Problem statement ::
Within the entries below, find the portion that opens with the line containing "camera: 70 degrees right, 5 degrees up" and closes with the line containing "(514, 142) = (602, 467): green". Retype that portion exactly and only.

[Object correspondence data]
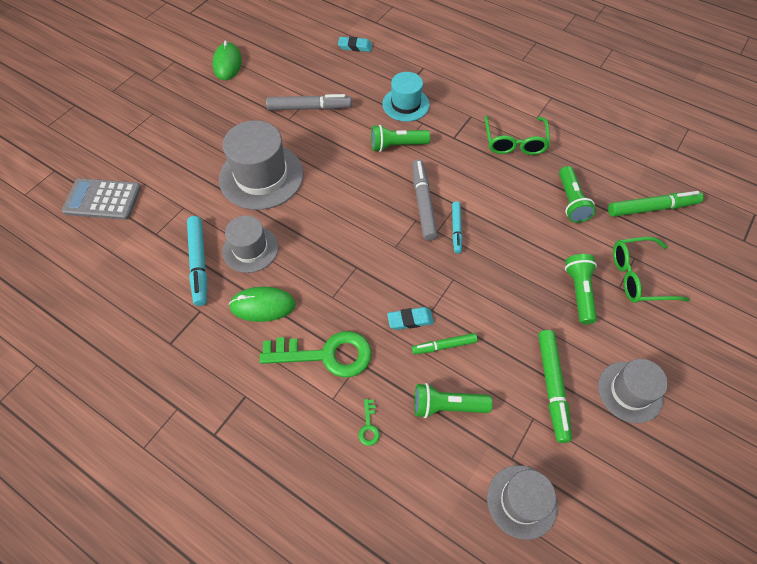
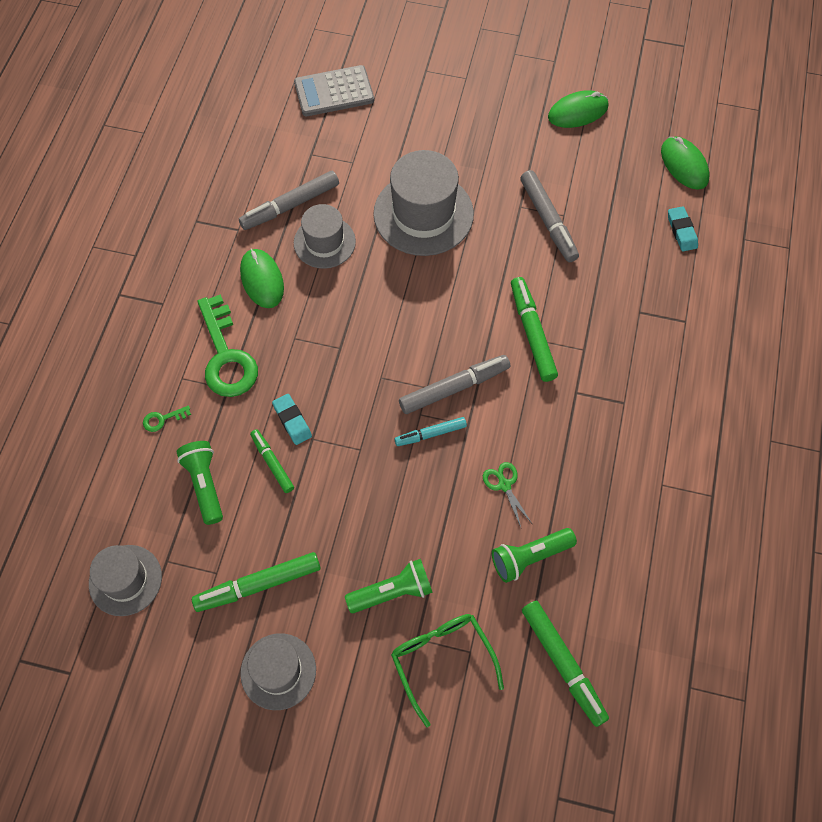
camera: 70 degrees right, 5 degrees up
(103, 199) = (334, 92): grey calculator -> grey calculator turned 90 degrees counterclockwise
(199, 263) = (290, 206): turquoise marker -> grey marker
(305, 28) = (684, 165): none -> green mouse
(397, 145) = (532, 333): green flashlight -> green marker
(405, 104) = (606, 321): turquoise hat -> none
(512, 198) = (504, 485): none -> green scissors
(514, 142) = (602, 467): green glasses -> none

--

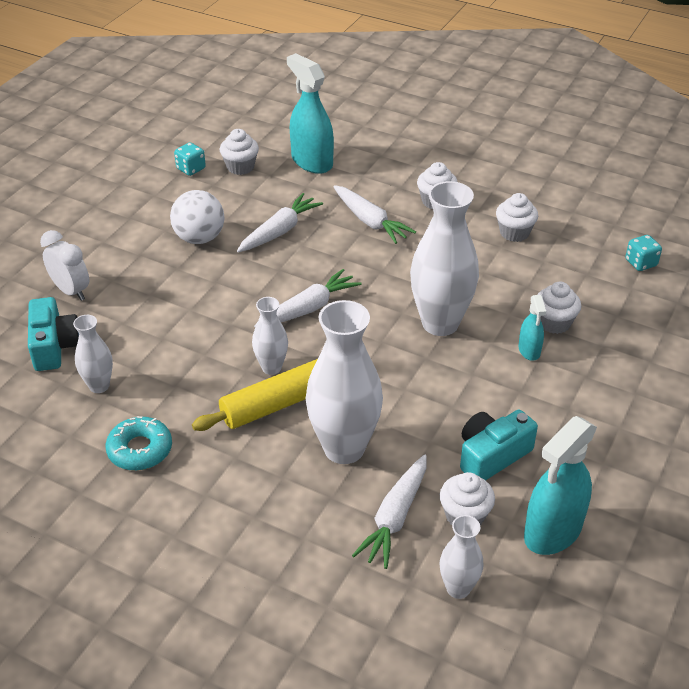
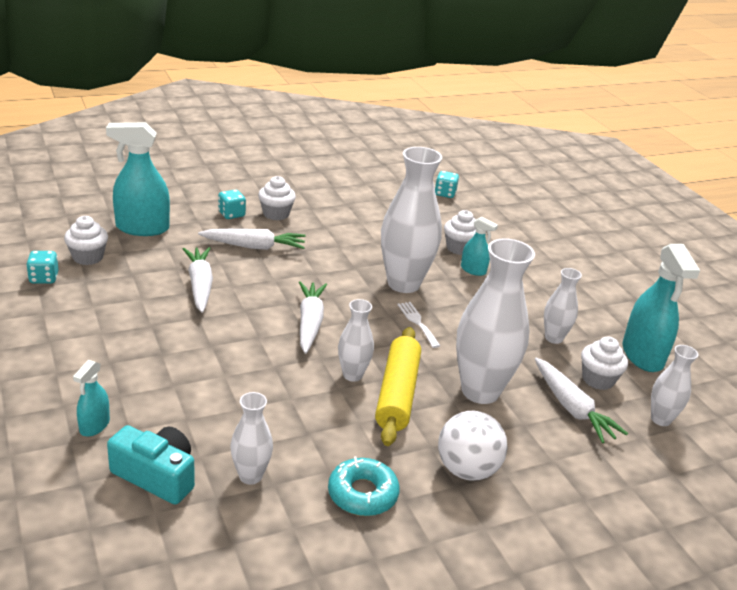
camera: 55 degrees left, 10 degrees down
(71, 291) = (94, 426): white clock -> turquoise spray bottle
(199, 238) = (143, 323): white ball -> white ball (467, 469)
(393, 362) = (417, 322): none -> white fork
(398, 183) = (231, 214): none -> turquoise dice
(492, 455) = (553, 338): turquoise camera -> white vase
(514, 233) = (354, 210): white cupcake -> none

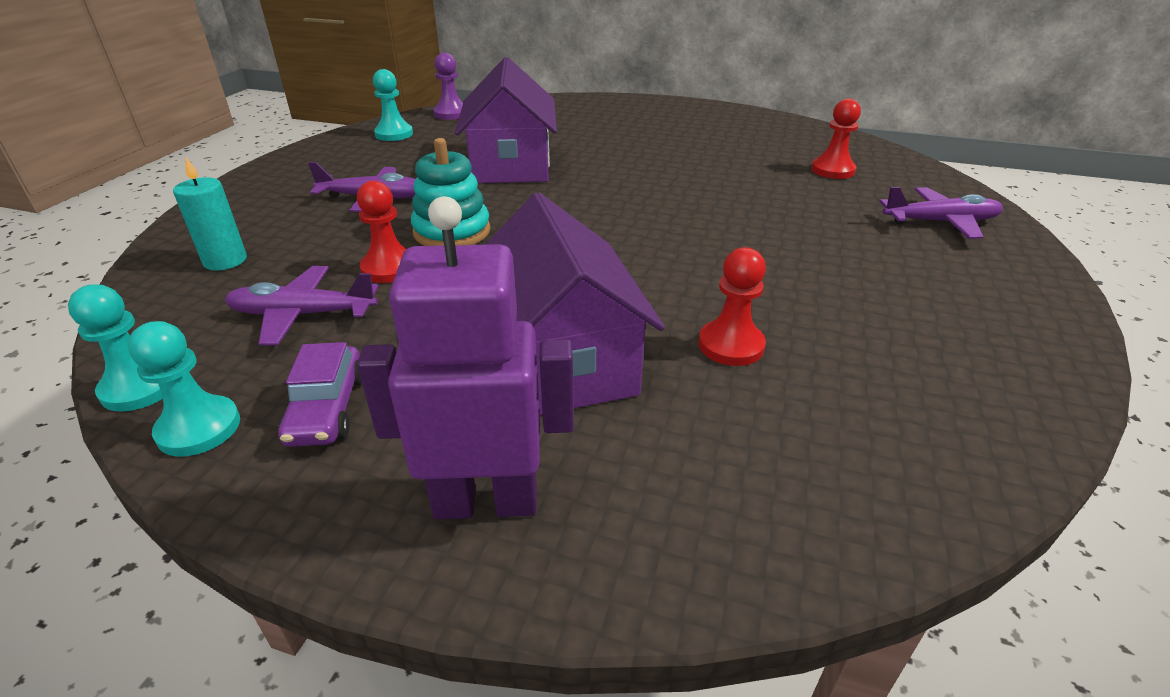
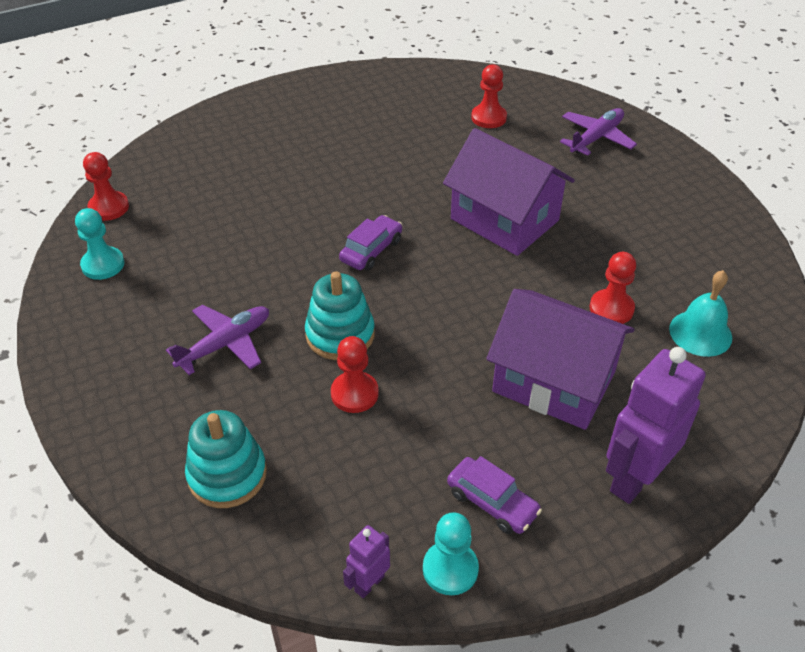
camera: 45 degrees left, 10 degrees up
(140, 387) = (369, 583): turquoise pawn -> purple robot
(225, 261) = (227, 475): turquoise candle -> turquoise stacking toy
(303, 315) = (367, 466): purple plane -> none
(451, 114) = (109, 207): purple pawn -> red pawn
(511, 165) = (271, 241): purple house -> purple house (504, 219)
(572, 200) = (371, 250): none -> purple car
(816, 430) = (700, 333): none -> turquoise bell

Solution for this problem ::
camera: 70 degrees right, 5 degrees up
(103, 199) = (334, 92): grey calculator -> grey calculator turned 90 degrees counterclockwise
(199, 263) = (290, 206): turquoise marker -> grey marker
(305, 28) = (684, 165): none -> green mouse
(397, 145) = (532, 333): green flashlight -> green marker
(405, 104) = (606, 321): turquoise hat -> none
(512, 198) = (504, 485): none -> green scissors
(514, 142) = (602, 467): green glasses -> none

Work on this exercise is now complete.